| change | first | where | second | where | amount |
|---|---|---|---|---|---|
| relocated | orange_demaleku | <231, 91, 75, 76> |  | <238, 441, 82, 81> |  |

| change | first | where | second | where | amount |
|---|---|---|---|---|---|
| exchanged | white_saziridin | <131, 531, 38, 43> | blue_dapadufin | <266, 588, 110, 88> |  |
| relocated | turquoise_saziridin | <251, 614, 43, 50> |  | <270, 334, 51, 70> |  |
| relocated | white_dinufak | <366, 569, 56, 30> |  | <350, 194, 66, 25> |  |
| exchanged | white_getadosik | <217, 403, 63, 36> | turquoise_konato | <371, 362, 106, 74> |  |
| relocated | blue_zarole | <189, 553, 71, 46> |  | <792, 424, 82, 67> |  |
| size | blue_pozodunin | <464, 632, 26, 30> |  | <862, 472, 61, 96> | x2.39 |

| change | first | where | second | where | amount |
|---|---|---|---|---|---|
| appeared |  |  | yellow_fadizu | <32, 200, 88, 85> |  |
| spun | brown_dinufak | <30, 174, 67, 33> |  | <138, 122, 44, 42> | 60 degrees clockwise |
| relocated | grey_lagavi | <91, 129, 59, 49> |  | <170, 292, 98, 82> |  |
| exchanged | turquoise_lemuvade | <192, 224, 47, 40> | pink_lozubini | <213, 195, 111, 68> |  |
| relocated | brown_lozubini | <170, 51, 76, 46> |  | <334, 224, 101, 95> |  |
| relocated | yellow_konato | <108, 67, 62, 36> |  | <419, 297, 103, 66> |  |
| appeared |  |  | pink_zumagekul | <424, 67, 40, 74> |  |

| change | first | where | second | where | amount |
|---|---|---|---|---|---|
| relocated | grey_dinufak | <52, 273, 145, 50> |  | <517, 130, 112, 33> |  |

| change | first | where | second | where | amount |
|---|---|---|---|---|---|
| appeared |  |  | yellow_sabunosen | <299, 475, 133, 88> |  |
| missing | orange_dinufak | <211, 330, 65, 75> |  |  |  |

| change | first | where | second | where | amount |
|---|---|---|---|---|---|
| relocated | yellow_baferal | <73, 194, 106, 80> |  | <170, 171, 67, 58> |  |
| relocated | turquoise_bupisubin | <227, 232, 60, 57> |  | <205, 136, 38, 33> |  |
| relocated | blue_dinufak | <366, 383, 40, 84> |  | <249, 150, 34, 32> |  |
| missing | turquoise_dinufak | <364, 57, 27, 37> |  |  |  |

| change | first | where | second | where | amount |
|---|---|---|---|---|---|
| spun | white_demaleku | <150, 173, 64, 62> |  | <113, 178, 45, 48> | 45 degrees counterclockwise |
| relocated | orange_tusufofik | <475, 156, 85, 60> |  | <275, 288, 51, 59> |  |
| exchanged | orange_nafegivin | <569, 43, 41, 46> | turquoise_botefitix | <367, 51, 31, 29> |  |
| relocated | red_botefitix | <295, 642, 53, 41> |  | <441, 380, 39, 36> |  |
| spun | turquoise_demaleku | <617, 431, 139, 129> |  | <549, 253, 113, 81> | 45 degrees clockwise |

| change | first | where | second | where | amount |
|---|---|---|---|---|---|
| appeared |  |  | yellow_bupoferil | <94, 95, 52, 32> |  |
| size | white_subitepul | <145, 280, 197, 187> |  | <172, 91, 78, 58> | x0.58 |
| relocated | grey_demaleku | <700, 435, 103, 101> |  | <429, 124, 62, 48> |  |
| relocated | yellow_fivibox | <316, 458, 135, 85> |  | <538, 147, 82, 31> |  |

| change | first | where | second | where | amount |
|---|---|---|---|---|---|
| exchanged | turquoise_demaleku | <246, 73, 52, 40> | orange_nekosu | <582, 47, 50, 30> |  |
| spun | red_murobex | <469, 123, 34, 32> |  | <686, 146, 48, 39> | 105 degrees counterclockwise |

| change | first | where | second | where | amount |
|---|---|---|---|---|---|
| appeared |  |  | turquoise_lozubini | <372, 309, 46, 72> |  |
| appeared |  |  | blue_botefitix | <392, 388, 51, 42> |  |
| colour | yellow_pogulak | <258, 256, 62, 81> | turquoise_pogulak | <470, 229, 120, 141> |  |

> WHAT YOU ARE ASKED TO DO:
Give a word-for-word copy of the records.

> ANSWER BELOW:
| change | first | where | second | where | amount |
|---|---|---|---|---|---|
| relocated | orange_demaleku | <231, 91, 75, 76> |  | <238, 441, 82, 81> |  |

| change | first | where | second | where | amount |
|---|---|---|---|---|---|
| exchanged | white_saziridin | <131, 531, 38, 43> | blue_dapadufin | <266, 588, 110, 88> |  |
| relocated | turquoise_saziridin | <251, 614, 43, 50> |  | <270, 334, 51, 70> |  |
| relocated | white_dinufak | <366, 569, 56, 30> |  | <350, 194, 66, 25> |  |
| exchanged | white_getadosik | <217, 403, 63, 36> | turquoise_konato | <371, 362, 106, 74> |  |
| relocated | blue_zarole | <189, 553, 71, 46> |  | <792, 424, 82, 67> |  |
| size | blue_pozodunin | <464, 632, 26, 30> |  | <862, 472, 61, 96> | x2.39 |

| change | first | where | second | where | amount |
|---|---|---|---|---|---|
| appeared |  |  | yellow_fadizu | <32, 200, 88, 85> |  |
| spun | brown_dinufak | <30, 174, 67, 33> |  | <138, 122, 44, 42> | 60 degrees clockwise |
| relocated | grey_lagavi | <91, 129, 59, 49> |  | <170, 292, 98, 82> |  |
| exchanged | turquoise_lemuvade | <192, 224, 47, 40> | pink_lozubini | <213, 195, 111, 68> |  |
| relocated | brown_lozubini | <170, 51, 76, 46> |  | <334, 224, 101, 95> |  |
| relocated | yellow_konato | <108, 67, 62, 36> |  | <419, 297, 103, 66> |  |
| appeared |  |  | pink_zumagekul | <424, 67, 40, 74> |  |

| change | first | where | second | where | amount |
|---|---|---|---|---|---|
| relocated | grey_dinufak | <52, 273, 145, 50> |  | <517, 130, 112, 33> |  |

| change | first | where | second | where | amount |
|---|---|---|---|---|---|
| appeared |  |  | yellow_sabunosen | <299, 475, 133, 88> |  |
| missing | orange_dinufak | <211, 330, 65, 75> |  |  |  |

| change | first | where | second | where | amount |
|---|---|---|---|---|---|
| relocated | yellow_baferal | <73, 194, 106, 80> |  | <170, 171, 67, 58> |  |
| relocated | turquoise_bupisubin | <227, 232, 60, 57> |  | <205, 136, 38, 33> |  |
| relocated | blue_dinufak | <366, 383, 40, 84> |  | <249, 150, 34, 32> |  |
| missing | turquoise_dinufak | <364, 57, 27, 37> |  |  |  |

| change | first | where | second | where | amount |
|---|---|---|---|---|---|
| spun | white_demaleku | <150, 173, 64, 62> |  | <113, 178, 45, 48> | 45 degrees counterclockwise |
| relocated | orange_tusufofik | <475, 156, 85, 60> |  | <275, 288, 51, 59> |  |
| exchanged | orange_nafegivin | <569, 43, 41, 46> | turquoise_botefitix | <367, 51, 31, 29> |  |
| relocated | red_botefitix | <295, 642, 53, 41> |  | <441, 380, 39, 36> |  |
| spun | turquoise_demaleku | <617, 431, 139, 129> |  | <549, 253, 113, 81> | 45 degrees clockwise |

| change | first | where | second | where | amount |
|---|---|---|---|---|---|
| appeared |  |  | yellow_bupoferil | <94, 95, 52, 32> |  |
| size | white_subitepul | <145, 280, 197, 187> |  | <172, 91, 78, 58> | x0.58 |
| relocated | grey_demaleku | <700, 435, 103, 101> |  | <429, 124, 62, 48> |  |
| relocated | yellow_fivibox | <316, 458, 135, 85> |  | <538, 147, 82, 31> |  |

| change | first | where | second | where | amount |
|---|---|---|---|---|---|
| exchanged | turquoise_demaleku | <246, 73, 52, 40> | orange_nekosu | <582, 47, 50, 30> |  |
| spun | red_murobex | <469, 123, 34, 32> |  | <686, 146, 48, 39> | 105 degrees counterclockwise |

| change | first | where | second | where | amount |
|---|---|---|---|---|---|
| appeared |  |  | turquoise_lozubini | <372, 309, 46, 72> |  |
| appeared |  |  | blue_botefitix | <392, 388, 51, 42> |  |
| colour | yellow_pogulak | <258, 256, 62, 81> | turquoise_pogulak | <470, 229, 120, 141> |  |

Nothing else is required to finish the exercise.